### Your task
Give again exactly the lines that run from the start of the records to the line holding "red pear: 3 -> 1", both ends counted. Do not include the pictures.

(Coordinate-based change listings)
####################

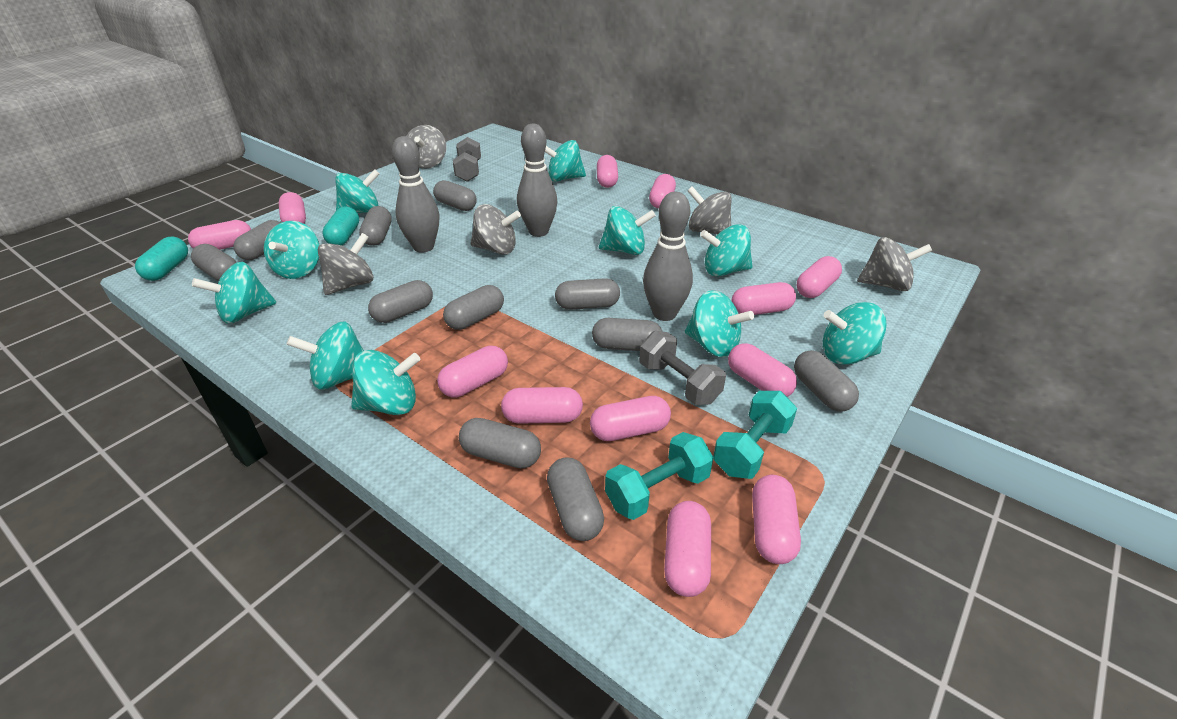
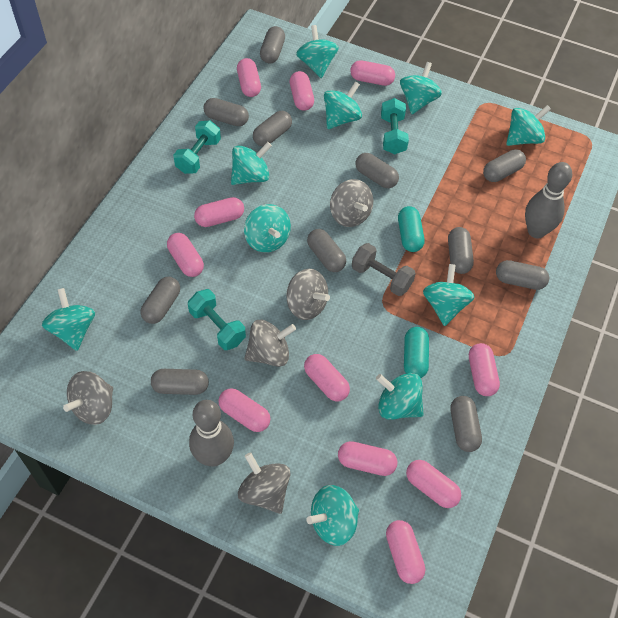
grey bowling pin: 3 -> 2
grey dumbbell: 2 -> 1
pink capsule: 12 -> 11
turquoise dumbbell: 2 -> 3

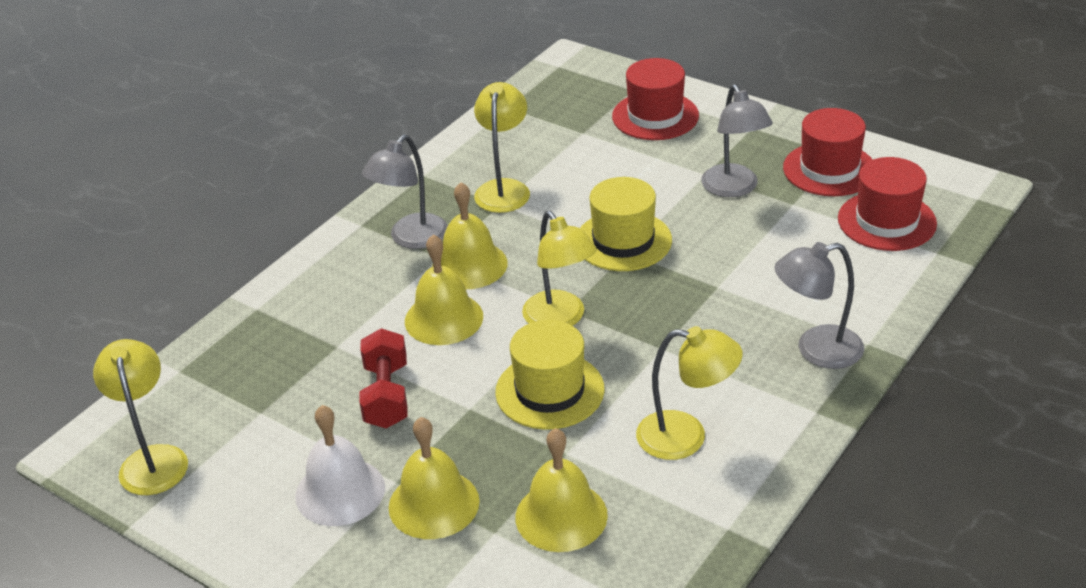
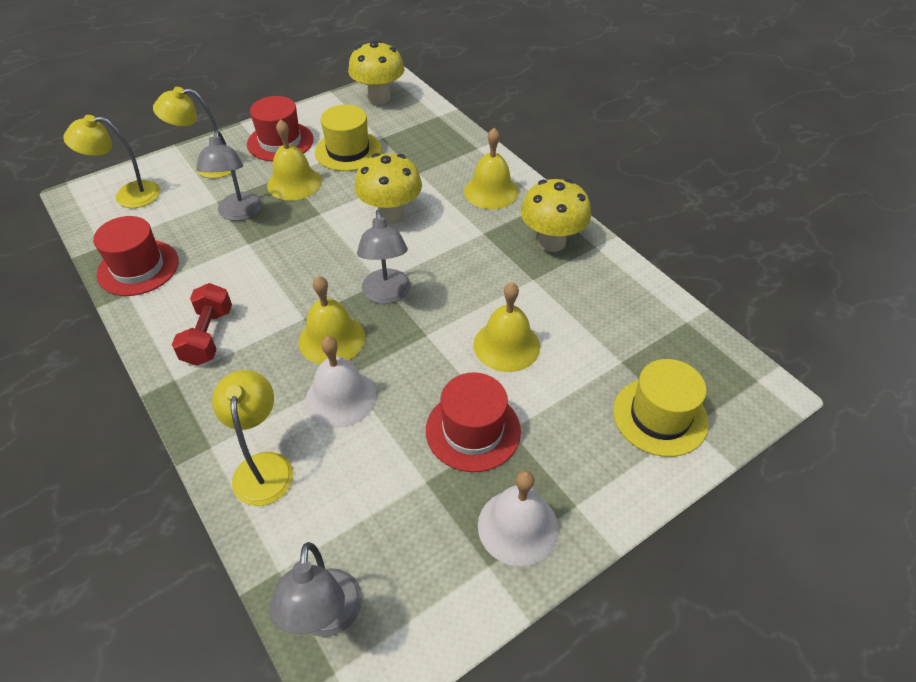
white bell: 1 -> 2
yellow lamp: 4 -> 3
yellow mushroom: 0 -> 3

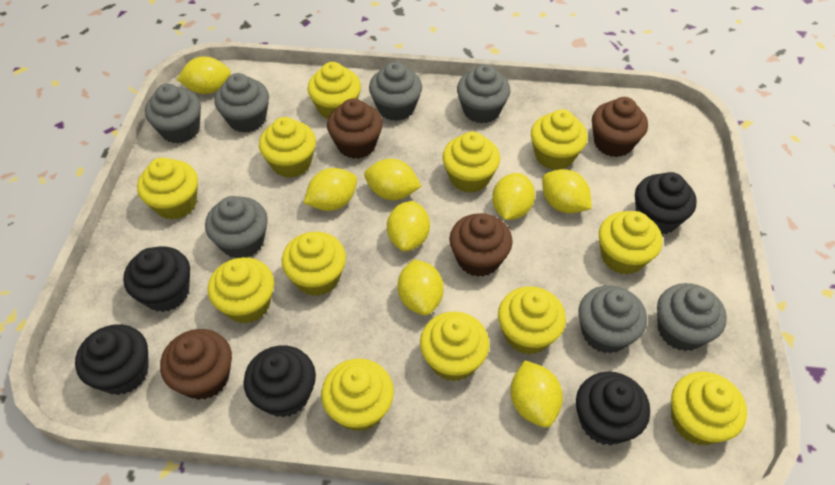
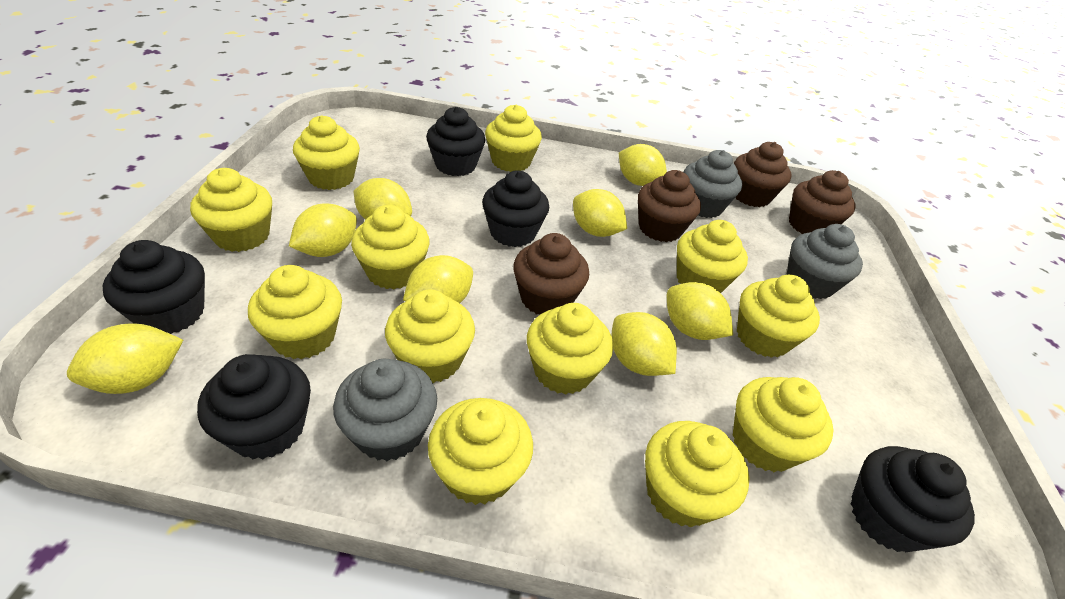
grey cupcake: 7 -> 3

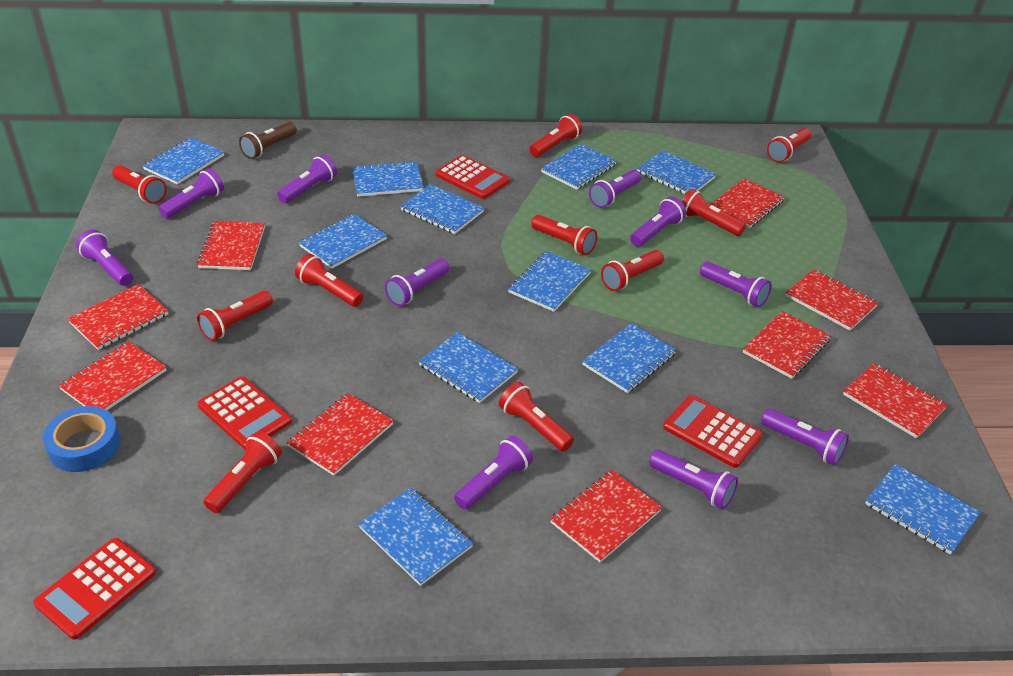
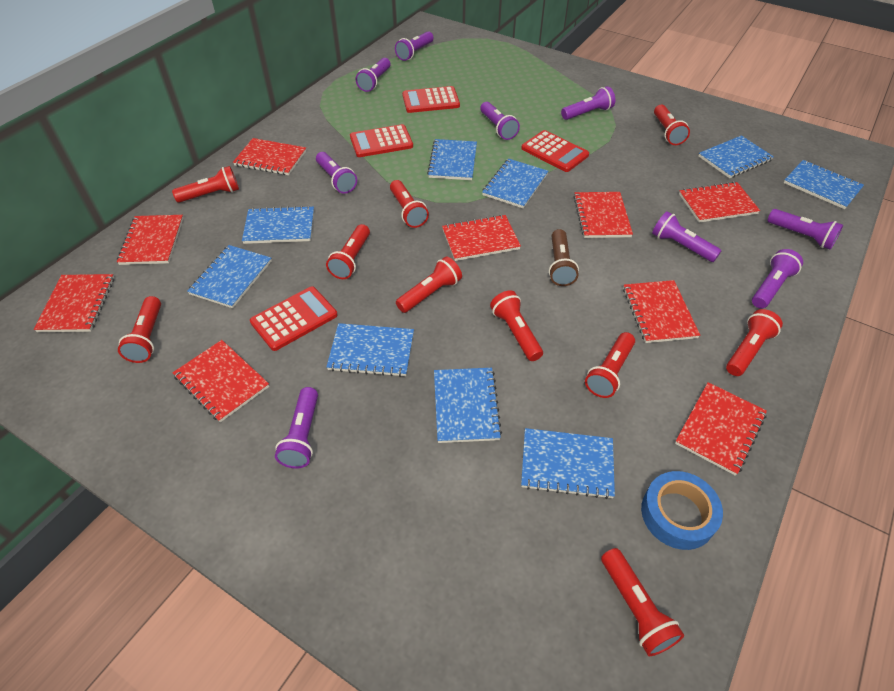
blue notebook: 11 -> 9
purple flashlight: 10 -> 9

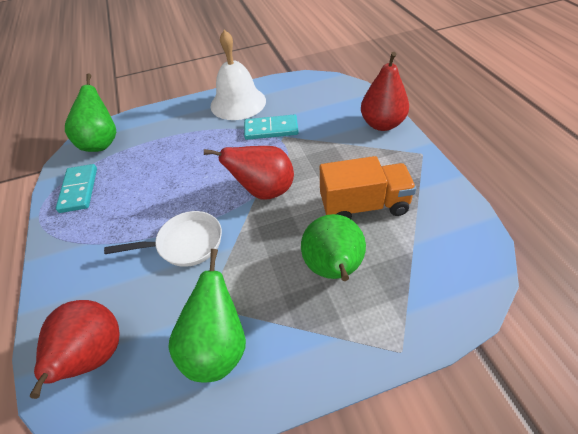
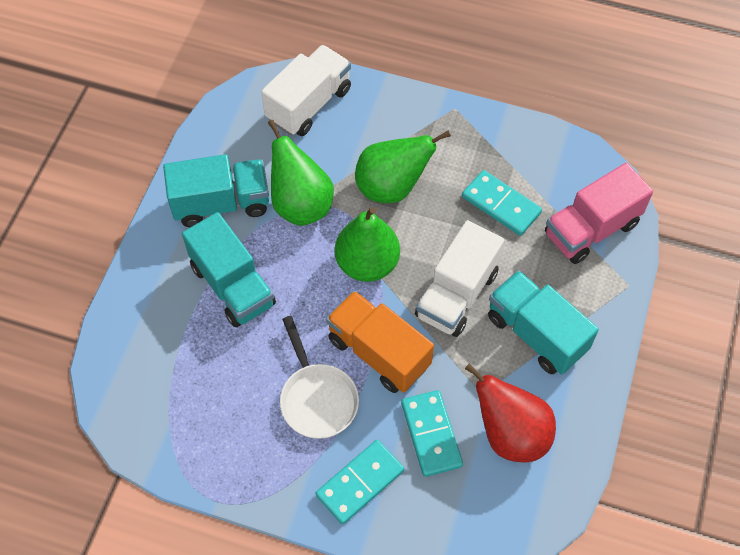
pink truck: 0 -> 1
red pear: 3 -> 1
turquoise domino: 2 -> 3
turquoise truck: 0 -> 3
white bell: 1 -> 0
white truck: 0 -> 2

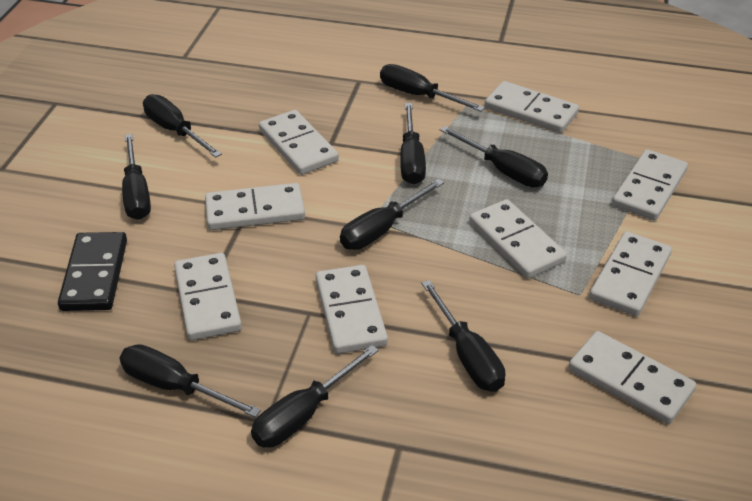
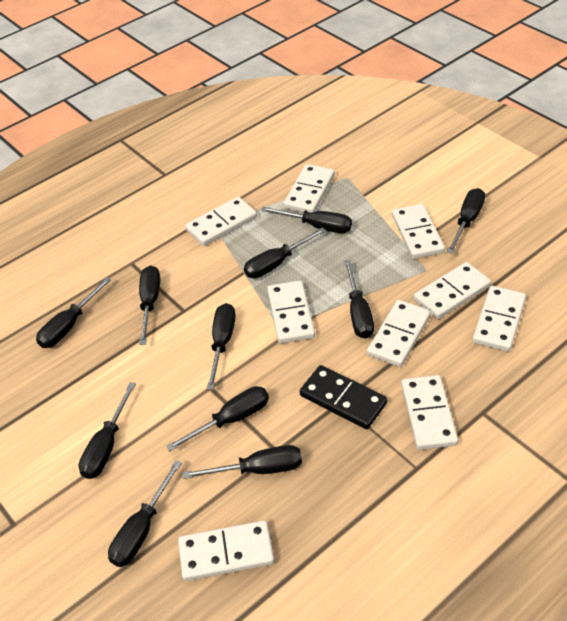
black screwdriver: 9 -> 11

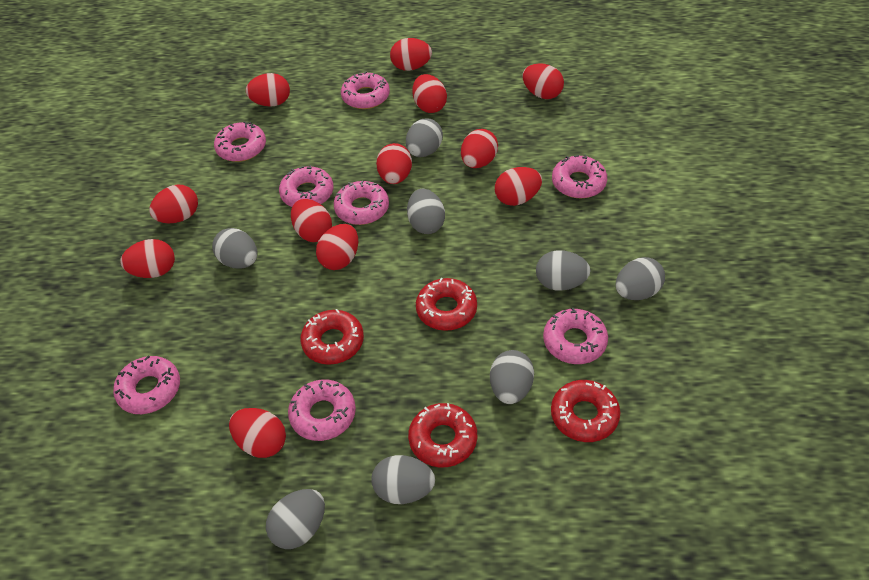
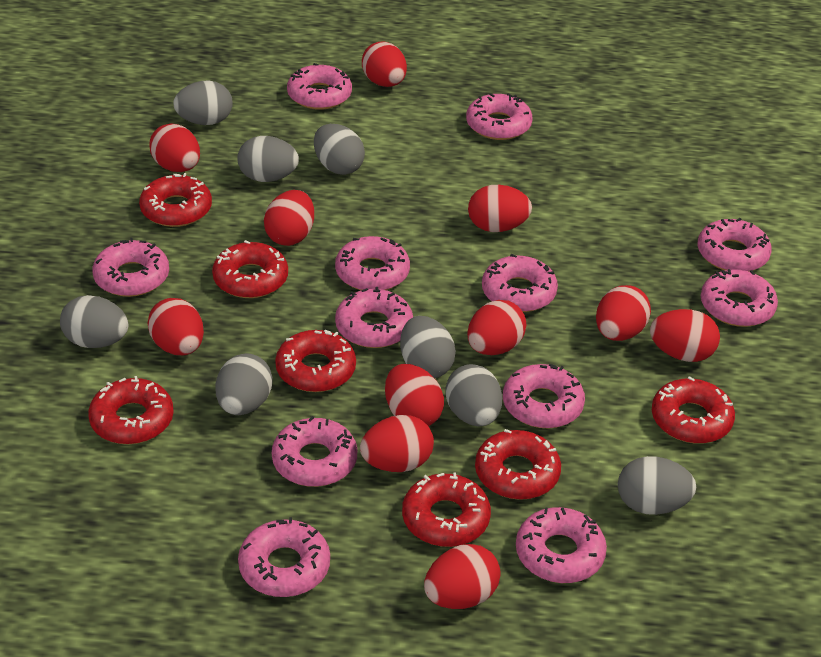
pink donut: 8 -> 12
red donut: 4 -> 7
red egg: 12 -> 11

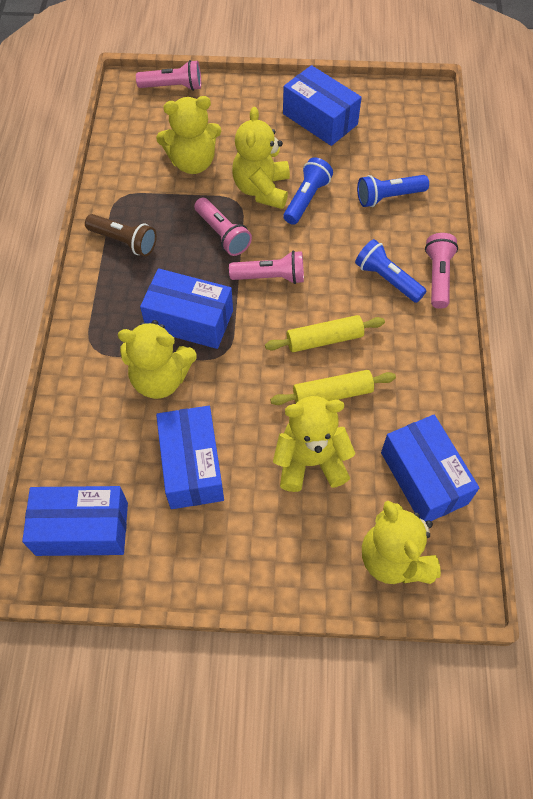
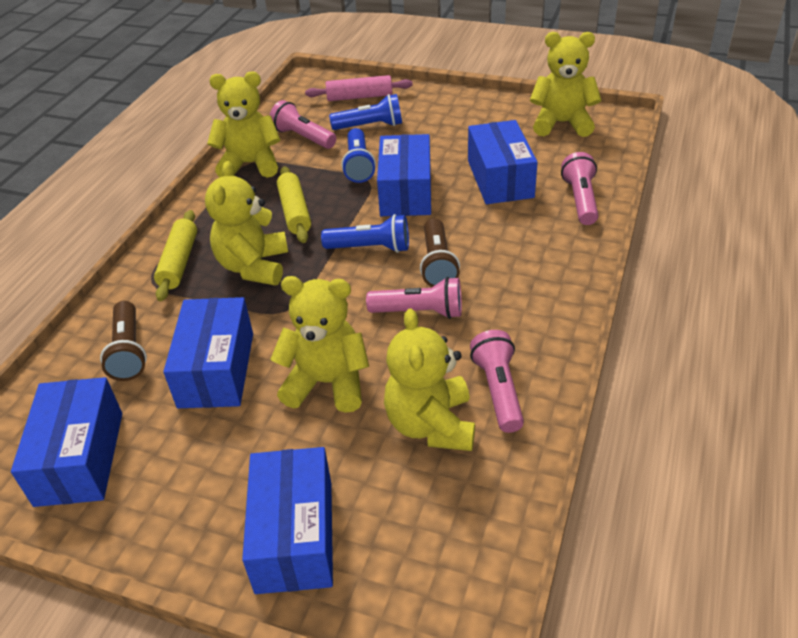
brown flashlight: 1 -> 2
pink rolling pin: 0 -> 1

####################

### Task answer
grey bowling pin: 3 -> 2
grey dumbbell: 2 -> 1
pink capsule: 12 -> 11
turquoise dumbbell: 2 -> 3

white bell: 1 -> 2
yellow lamp: 4 -> 3
yellow mushroom: 0 -> 3

grey cupcake: 7 -> 3

blue notebook: 11 -> 9
purple flashlight: 10 -> 9

pink truck: 0 -> 1
red pear: 3 -> 1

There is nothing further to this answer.